Whenever a line of the entries below holds the string "AGND", copy that line and return it.

[Dataset excerpts]
===
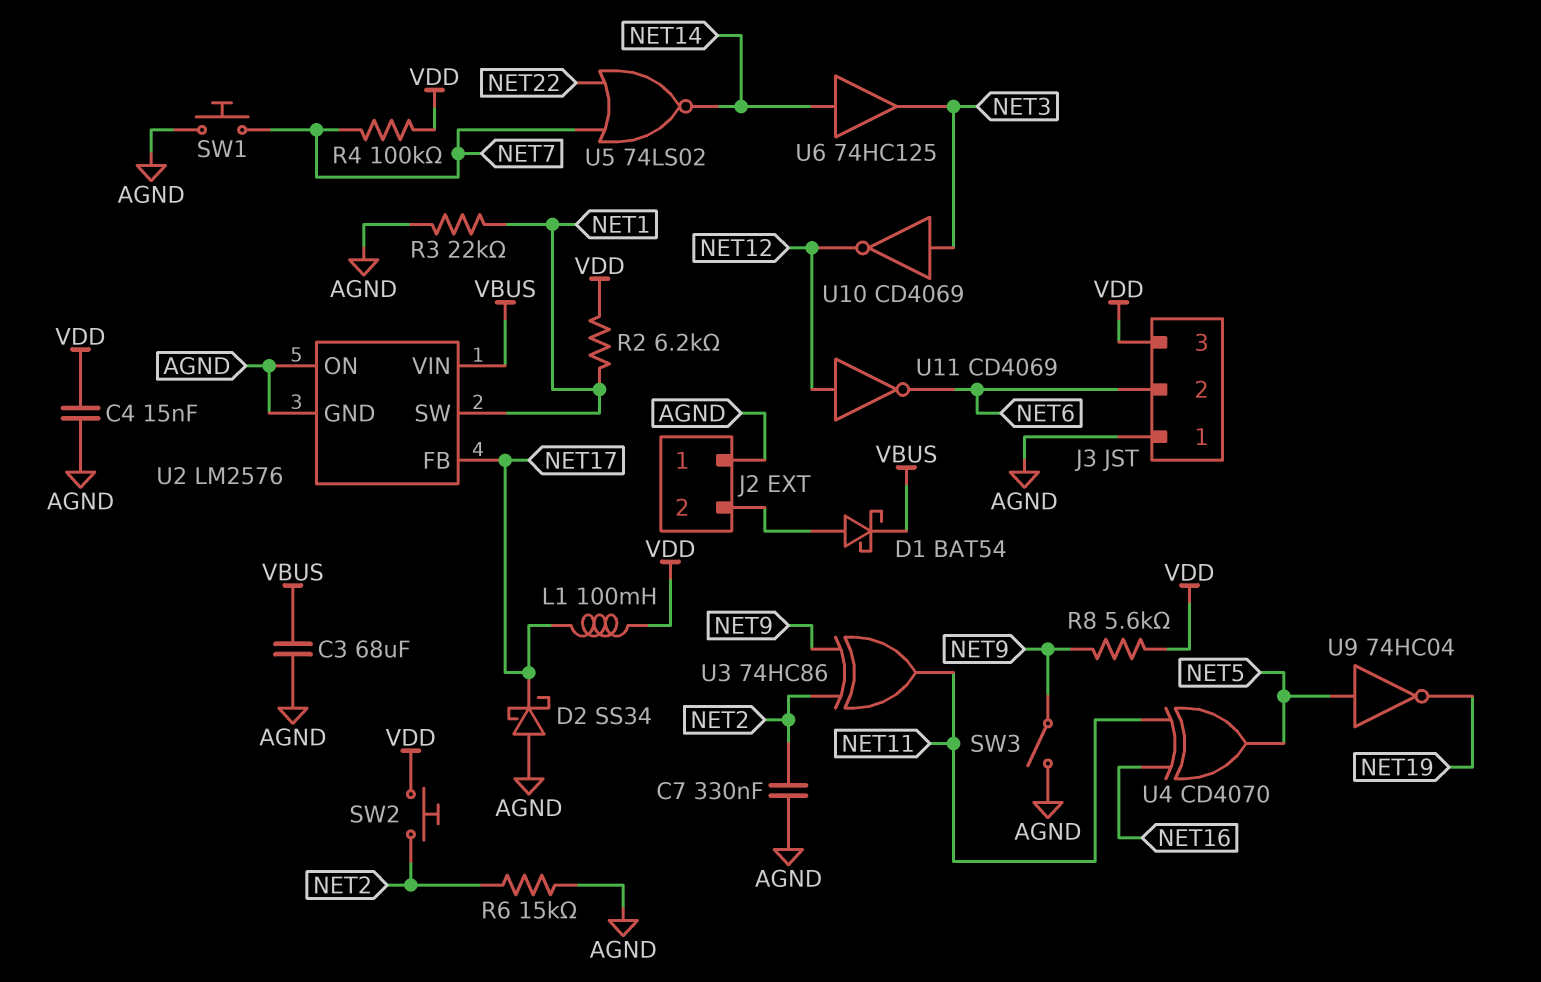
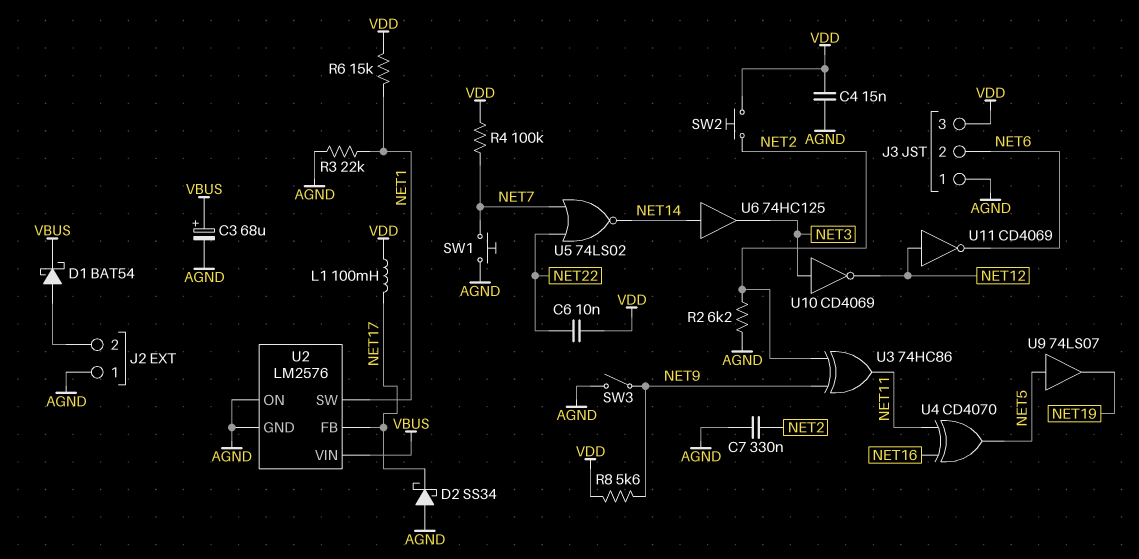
C3: 68uF (AGND, VBUS) -> 68uF (plus VBUS, minus AGND)
C6: none -> 10nF (NET22, VDD)
R2: 6.2k (NET1, VDD) -> 6.2k (AGND, NET2)
R6: 15k (AGND, NET2) -> 15k (NET1, VDD)
U9: NOT 74HC04 (in NET5, out NET19) -> buffer 74LS07 (in NET5, out NET19)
===
RESULT FOR THIS EXERCISE
C3: 68uF (AGND, VBUS) -> 68uF (plus VBUS, minus AGND)
R2: 6.2k (NET1, VDD) -> 6.2k (AGND, NET2)
R6: 15k (AGND, NET2) -> 15k (NET1, VDD)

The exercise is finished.